▸ **Data to use**:

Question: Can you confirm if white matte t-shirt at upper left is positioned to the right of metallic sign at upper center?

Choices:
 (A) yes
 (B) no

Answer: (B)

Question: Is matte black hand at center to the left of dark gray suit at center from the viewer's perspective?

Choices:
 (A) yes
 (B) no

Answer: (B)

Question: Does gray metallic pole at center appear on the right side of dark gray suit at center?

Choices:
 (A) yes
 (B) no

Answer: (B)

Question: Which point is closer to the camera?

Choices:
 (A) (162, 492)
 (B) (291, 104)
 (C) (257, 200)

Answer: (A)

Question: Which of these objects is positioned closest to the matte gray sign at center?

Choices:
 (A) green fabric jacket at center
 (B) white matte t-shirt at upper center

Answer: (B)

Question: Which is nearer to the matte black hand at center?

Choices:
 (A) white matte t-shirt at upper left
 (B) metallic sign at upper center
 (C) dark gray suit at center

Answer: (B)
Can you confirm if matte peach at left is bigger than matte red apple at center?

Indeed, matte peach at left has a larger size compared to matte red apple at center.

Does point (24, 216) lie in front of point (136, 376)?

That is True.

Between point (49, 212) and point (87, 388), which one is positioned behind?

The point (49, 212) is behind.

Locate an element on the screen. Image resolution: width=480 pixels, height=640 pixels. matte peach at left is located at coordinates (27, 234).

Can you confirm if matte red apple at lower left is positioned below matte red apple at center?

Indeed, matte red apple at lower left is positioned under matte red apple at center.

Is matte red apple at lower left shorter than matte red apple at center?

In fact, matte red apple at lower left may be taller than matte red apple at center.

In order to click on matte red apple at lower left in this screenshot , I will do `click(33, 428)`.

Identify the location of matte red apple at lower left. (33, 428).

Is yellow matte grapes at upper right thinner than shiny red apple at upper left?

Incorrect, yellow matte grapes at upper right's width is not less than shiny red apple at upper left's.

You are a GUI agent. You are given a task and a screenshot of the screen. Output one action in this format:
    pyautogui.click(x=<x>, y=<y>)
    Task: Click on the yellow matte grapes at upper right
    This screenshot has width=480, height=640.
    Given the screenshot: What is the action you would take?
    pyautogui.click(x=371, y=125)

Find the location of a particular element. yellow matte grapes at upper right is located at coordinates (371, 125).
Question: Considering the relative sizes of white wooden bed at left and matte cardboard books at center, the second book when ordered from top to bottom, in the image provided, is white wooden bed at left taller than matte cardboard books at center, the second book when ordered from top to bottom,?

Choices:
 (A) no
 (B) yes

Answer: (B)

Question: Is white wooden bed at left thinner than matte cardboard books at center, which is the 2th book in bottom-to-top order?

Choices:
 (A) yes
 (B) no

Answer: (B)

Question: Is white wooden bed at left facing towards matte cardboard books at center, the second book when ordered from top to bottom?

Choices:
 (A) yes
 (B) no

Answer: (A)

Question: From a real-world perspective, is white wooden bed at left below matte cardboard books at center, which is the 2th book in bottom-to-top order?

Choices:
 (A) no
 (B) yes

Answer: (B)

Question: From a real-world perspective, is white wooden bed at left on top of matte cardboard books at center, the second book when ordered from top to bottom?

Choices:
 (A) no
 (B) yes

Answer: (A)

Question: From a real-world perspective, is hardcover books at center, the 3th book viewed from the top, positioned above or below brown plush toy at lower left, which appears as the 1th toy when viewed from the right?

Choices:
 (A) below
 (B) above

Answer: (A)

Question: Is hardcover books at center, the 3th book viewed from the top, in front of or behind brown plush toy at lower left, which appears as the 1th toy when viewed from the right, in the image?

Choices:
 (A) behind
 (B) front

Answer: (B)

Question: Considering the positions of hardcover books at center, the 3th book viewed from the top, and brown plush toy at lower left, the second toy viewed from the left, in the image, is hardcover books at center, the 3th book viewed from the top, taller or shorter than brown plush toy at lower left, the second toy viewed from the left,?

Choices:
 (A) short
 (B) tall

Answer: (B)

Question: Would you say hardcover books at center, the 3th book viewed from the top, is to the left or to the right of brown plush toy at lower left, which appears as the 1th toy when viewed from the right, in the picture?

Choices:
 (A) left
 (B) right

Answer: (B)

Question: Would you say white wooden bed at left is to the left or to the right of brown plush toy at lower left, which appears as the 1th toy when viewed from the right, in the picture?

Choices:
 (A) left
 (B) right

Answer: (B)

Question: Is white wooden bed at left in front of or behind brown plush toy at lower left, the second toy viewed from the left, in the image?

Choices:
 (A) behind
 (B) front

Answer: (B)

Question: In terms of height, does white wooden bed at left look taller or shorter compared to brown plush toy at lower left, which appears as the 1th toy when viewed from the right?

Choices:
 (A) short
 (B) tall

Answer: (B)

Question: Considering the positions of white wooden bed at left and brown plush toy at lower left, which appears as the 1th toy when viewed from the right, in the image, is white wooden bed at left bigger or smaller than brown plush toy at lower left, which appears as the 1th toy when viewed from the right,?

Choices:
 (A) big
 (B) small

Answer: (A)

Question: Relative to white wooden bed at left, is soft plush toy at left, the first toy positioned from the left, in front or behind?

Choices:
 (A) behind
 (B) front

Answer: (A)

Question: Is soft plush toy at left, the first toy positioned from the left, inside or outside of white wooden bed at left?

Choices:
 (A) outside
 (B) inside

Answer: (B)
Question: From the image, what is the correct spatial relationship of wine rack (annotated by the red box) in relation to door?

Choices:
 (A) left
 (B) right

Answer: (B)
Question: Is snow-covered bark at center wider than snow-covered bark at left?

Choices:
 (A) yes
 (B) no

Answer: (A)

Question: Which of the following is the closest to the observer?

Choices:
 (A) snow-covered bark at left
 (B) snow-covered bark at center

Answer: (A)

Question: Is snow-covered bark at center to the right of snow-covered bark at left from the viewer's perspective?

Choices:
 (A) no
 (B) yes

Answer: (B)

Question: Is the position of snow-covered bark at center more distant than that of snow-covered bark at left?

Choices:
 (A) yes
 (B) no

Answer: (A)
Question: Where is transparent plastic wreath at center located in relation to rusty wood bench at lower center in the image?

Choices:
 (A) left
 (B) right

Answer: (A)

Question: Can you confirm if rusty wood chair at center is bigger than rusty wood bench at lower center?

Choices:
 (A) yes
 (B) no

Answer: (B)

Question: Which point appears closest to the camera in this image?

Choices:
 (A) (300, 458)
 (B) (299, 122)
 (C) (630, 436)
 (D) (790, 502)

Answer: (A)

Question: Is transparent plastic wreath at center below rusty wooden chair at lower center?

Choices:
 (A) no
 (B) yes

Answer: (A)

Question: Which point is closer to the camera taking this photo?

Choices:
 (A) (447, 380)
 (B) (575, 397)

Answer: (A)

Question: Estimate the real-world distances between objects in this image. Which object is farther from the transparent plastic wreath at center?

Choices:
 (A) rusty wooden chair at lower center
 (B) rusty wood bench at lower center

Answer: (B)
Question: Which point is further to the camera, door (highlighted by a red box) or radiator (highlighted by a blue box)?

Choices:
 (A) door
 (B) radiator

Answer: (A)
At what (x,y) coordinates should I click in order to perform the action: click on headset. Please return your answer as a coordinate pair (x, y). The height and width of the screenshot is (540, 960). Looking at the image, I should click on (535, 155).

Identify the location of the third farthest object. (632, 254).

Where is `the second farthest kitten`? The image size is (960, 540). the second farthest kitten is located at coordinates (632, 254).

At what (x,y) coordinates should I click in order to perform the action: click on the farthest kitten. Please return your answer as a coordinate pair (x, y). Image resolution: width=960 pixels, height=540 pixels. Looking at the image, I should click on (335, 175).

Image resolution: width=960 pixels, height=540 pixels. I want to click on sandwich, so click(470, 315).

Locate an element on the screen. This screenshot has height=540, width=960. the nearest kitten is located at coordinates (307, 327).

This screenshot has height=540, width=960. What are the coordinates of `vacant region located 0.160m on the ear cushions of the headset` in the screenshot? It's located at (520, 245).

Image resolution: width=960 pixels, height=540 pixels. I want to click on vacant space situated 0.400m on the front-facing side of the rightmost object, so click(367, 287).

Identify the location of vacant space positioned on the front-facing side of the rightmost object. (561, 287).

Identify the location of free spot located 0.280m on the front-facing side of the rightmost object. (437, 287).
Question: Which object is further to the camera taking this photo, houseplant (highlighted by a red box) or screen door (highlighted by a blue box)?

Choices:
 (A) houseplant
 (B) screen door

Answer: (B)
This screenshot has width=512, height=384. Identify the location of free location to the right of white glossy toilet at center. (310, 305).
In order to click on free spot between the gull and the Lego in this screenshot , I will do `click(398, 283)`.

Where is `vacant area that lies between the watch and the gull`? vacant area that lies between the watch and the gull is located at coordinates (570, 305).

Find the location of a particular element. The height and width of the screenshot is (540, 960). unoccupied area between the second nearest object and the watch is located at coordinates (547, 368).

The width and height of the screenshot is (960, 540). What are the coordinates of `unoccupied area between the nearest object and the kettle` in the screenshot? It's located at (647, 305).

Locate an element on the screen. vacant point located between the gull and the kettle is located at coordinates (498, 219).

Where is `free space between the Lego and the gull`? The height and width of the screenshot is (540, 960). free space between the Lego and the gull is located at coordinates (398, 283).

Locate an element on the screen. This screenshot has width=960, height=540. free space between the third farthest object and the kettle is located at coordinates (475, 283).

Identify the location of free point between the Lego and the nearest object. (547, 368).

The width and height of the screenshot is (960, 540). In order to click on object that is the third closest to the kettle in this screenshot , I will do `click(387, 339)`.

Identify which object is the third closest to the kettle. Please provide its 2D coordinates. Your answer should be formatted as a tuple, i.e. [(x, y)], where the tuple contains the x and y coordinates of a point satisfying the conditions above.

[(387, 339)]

▸ **Challenge**:
Reproduce everything from the beginning of the material down to the line containing "The point (49, 212) is behind.", with both ends included.

▸ **Written answer**:
Question: Can you confirm if white matte t-shirt at upper left is positioned to the right of metallic sign at upper center?

Choices:
 (A) yes
 (B) no

Answer: (B)

Question: Is matte black hand at center to the left of dark gray suit at center from the viewer's perspective?

Choices:
 (A) yes
 (B) no

Answer: (B)

Question: Does gray metallic pole at center appear on the right side of dark gray suit at center?

Choices:
 (A) yes
 (B) no

Answer: (B)

Question: Which point is closer to the camera?

Choices:
 (A) (162, 492)
 (B) (291, 104)
 (C) (257, 200)

Answer: (A)

Question: Which of these objects is positioned closest to the matte gray sign at center?

Choices:
 (A) green fabric jacket at center
 (B) white matte t-shirt at upper center

Answer: (B)

Question: Which is nearer to the matte black hand at center?

Choices:
 (A) white matte t-shirt at upper left
 (B) metallic sign at upper center
 (C) dark gray suit at center

Answer: (B)
Can you confirm if matte peach at left is bigger than matte red apple at center?

Indeed, matte peach at left has a larger size compared to matte red apple at center.

Does point (24, 216) lie in front of point (136, 376)?

That is True.

Between point (49, 212) and point (87, 388), which one is positioned behind?

The point (49, 212) is behind.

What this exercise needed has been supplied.